*Study material:*

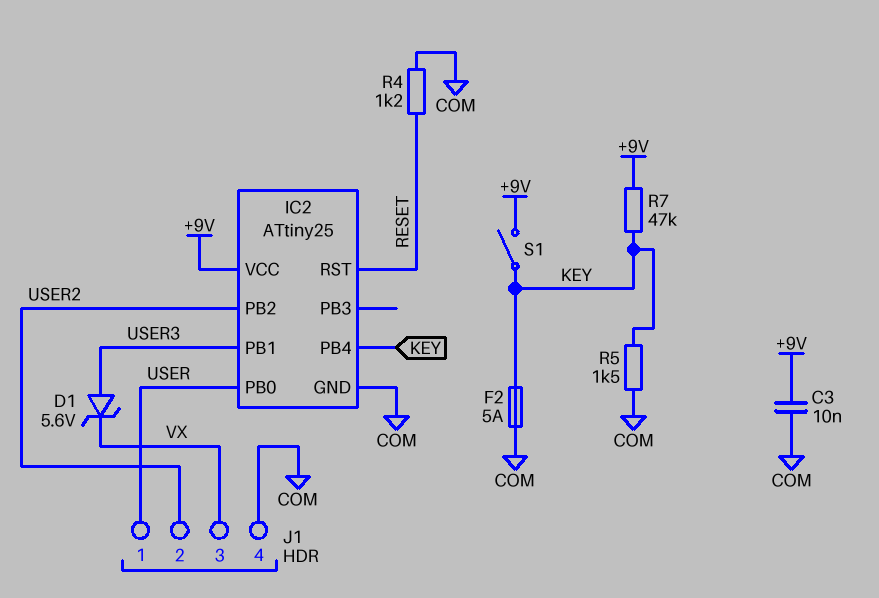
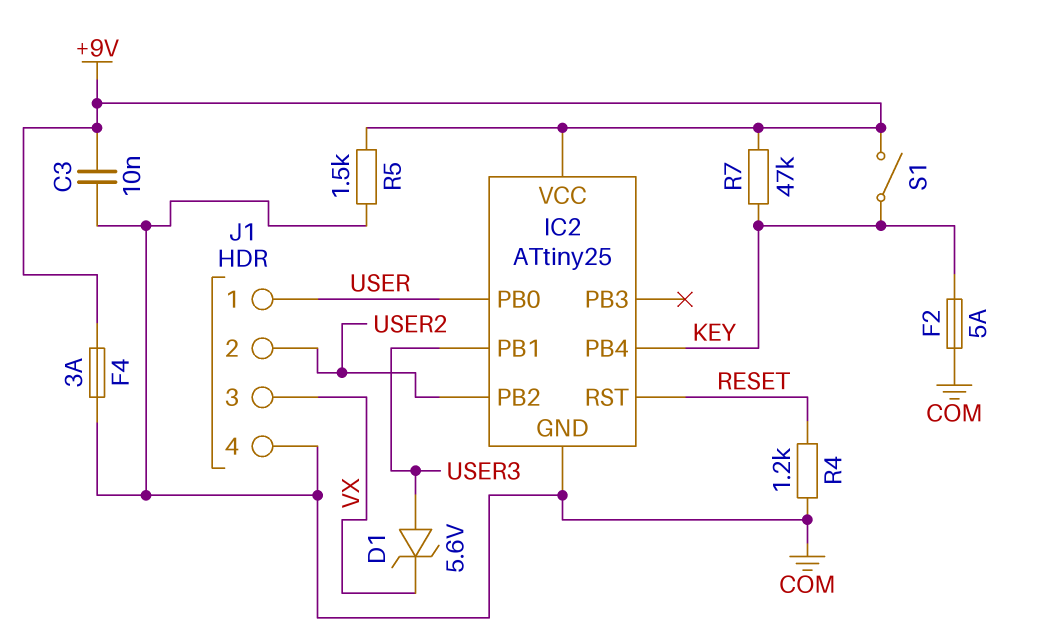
F4: none -> 3A (+9V, COM)
R5: 1.5k (COM, KEY) -> 1.5k (+9V, COM)

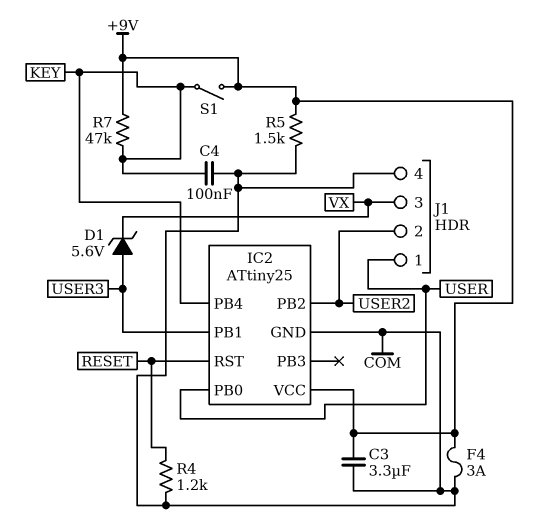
C3: 10nF (+9V, COM) -> 3.3uF (+9V, COM)
C4: none -> 100nF (COM, KEY)
F2: 5A (COM, KEY) -> none

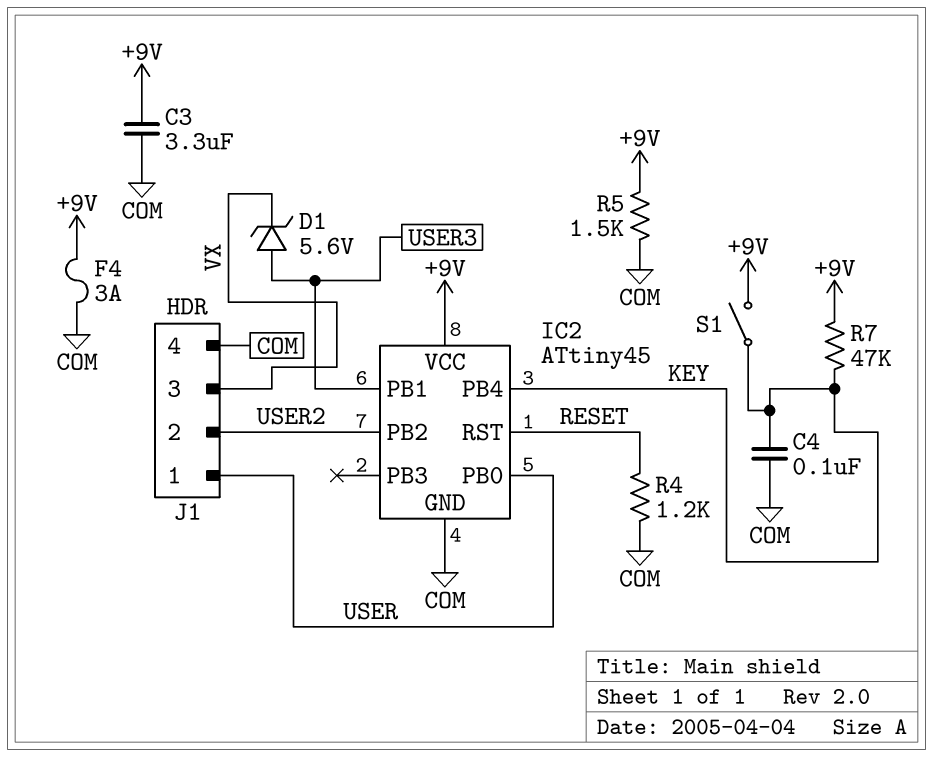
IC2: ATtiny25 -> ATtiny45

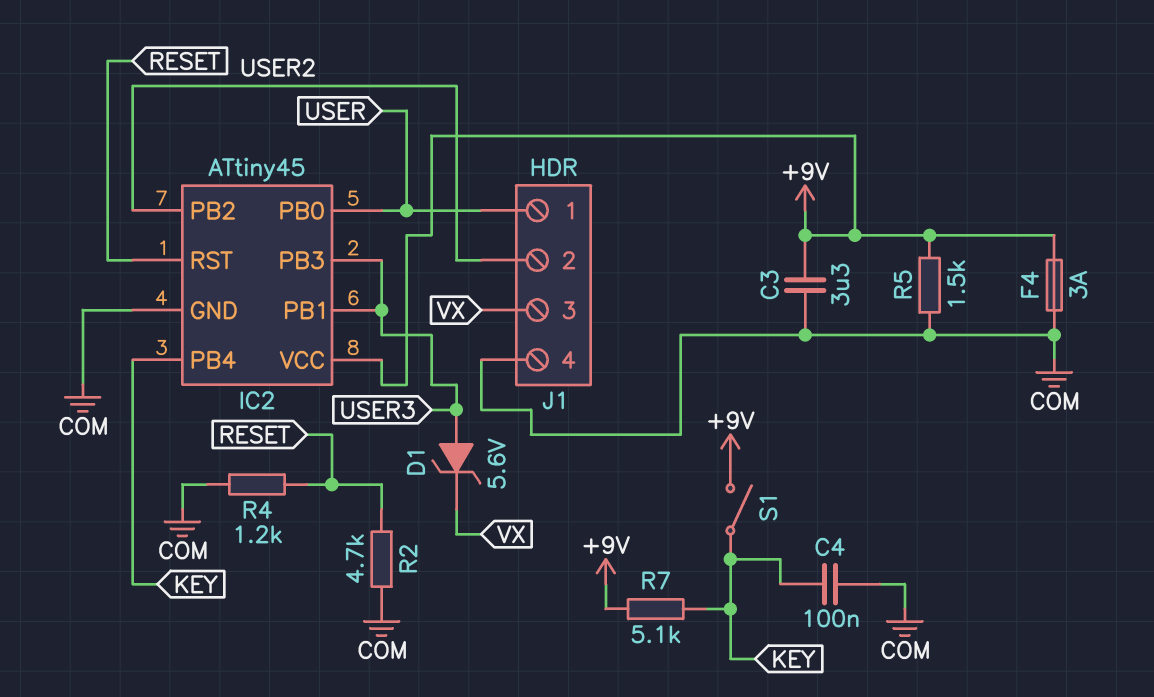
IC2 pin PB3: none -> USER3
R2: none -> 4.7k (COM, RESET)
R7: 47k (+9V, KEY) -> 5.1k (+9V, KEY)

*What you should do:*
For this task, give the full listing again verbatim and keep out every picture.

*Written answer:*
F4: none -> 3A (+9V, COM)
R5: 1.5k (COM, KEY) -> 1.5k (+9V, COM)

C3: 10nF (+9V, COM) -> 3.3uF (+9V, COM)
C4: none -> 100nF (COM, KEY)
F2: 5A (COM, KEY) -> none

IC2: ATtiny25 -> ATtiny45

IC2 pin PB3: none -> USER3
R2: none -> 4.7k (COM, RESET)
R7: 47k (+9V, KEY) -> 5.1k (+9V, KEY)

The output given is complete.